Task to complete
Set down, please, exactly the lines below that run from the line with "red capsule <265,351,309,372>" to the line with "orange tape <632,125,680,171>", both lines included.

Exercise materials
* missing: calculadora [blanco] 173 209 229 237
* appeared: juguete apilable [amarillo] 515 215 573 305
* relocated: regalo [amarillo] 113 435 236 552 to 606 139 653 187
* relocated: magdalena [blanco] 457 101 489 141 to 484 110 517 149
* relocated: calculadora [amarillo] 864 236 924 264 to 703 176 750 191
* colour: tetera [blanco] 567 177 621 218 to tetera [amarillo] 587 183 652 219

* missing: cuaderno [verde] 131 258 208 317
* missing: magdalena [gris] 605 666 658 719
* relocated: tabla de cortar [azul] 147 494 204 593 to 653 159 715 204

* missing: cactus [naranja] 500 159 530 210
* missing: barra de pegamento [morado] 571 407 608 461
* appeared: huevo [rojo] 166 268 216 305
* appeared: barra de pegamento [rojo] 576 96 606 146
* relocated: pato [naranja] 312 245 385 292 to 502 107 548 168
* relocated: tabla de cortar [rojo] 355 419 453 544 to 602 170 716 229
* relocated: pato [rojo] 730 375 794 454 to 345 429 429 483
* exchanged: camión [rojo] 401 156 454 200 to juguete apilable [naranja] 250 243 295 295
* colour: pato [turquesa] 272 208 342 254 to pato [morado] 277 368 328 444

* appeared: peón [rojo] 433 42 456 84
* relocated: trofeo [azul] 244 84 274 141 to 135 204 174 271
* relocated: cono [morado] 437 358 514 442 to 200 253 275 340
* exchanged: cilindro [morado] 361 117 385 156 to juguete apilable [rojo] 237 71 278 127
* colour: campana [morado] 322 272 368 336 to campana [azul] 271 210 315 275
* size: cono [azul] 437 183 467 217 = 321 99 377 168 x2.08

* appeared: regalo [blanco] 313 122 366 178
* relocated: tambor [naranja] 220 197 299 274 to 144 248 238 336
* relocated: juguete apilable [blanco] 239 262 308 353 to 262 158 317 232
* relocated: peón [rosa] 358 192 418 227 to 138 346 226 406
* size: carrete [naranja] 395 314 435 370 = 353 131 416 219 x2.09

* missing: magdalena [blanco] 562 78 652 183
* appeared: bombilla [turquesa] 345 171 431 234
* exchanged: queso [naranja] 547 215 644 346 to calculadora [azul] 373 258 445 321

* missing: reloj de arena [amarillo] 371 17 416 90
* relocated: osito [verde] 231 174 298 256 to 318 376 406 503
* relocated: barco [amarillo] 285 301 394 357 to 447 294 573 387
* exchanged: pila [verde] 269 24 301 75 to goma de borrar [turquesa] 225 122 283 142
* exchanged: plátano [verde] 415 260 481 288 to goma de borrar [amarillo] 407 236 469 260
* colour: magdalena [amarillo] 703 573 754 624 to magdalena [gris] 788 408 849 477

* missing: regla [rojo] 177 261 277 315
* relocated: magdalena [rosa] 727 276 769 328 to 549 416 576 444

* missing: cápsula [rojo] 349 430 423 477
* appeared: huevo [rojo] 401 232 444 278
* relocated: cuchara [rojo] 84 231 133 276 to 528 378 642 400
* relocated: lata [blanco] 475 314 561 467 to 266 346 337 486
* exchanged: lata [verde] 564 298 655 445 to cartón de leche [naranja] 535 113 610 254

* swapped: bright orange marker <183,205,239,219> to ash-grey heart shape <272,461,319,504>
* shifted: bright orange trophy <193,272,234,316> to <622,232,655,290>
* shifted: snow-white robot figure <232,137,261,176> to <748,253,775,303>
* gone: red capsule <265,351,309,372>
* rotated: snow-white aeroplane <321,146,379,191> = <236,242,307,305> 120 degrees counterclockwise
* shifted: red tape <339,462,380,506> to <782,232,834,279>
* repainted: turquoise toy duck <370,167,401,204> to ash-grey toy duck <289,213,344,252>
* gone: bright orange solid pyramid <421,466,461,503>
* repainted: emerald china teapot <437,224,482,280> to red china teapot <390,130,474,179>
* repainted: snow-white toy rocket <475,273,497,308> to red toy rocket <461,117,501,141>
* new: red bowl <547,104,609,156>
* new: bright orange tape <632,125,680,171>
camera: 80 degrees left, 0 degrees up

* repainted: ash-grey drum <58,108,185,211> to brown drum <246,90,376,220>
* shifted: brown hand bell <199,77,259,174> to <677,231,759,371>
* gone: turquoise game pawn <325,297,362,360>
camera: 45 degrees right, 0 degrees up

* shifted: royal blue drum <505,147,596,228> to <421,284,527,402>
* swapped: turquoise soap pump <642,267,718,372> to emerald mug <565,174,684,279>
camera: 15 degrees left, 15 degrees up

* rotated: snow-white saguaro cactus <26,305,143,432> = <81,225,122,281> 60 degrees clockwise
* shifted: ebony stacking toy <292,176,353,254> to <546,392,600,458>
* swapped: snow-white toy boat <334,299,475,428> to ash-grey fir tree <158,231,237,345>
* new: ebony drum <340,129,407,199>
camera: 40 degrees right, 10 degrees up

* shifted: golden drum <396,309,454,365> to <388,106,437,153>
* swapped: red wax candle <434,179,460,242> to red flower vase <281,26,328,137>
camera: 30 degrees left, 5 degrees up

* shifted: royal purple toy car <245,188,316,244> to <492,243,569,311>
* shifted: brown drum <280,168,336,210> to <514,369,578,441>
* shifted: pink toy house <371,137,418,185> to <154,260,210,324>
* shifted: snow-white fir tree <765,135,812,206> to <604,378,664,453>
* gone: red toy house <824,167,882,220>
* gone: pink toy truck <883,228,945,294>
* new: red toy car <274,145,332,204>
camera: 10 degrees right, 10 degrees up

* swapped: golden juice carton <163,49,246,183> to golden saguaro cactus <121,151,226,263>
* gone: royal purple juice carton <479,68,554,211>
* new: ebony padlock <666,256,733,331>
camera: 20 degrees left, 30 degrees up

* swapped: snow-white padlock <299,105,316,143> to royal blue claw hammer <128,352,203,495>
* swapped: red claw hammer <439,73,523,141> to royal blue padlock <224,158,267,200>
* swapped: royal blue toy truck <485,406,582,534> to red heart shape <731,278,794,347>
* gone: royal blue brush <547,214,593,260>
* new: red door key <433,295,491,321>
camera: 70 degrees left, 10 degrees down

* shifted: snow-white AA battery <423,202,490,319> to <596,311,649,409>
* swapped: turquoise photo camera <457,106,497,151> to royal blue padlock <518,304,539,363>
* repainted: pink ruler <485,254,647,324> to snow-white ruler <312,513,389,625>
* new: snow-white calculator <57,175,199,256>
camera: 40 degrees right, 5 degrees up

The answer
* gone: red capsule <265,351,309,372>
* rotated: snow-white aeroplane <321,146,379,191> = <236,242,307,305> 120 degrees counterclockwise
* shifted: red tape <339,462,380,506> to <782,232,834,279>
* repainted: turquoise toy duck <370,167,401,204> to ash-grey toy duck <289,213,344,252>
* gone: bright orange solid pyramid <421,466,461,503>
* repainted: emerald china teapot <437,224,482,280> to red china teapot <390,130,474,179>
* repainted: snow-white toy rocket <475,273,497,308> to red toy rocket <461,117,501,141>
* new: red bowl <547,104,609,156>
* new: bright orange tape <632,125,680,171>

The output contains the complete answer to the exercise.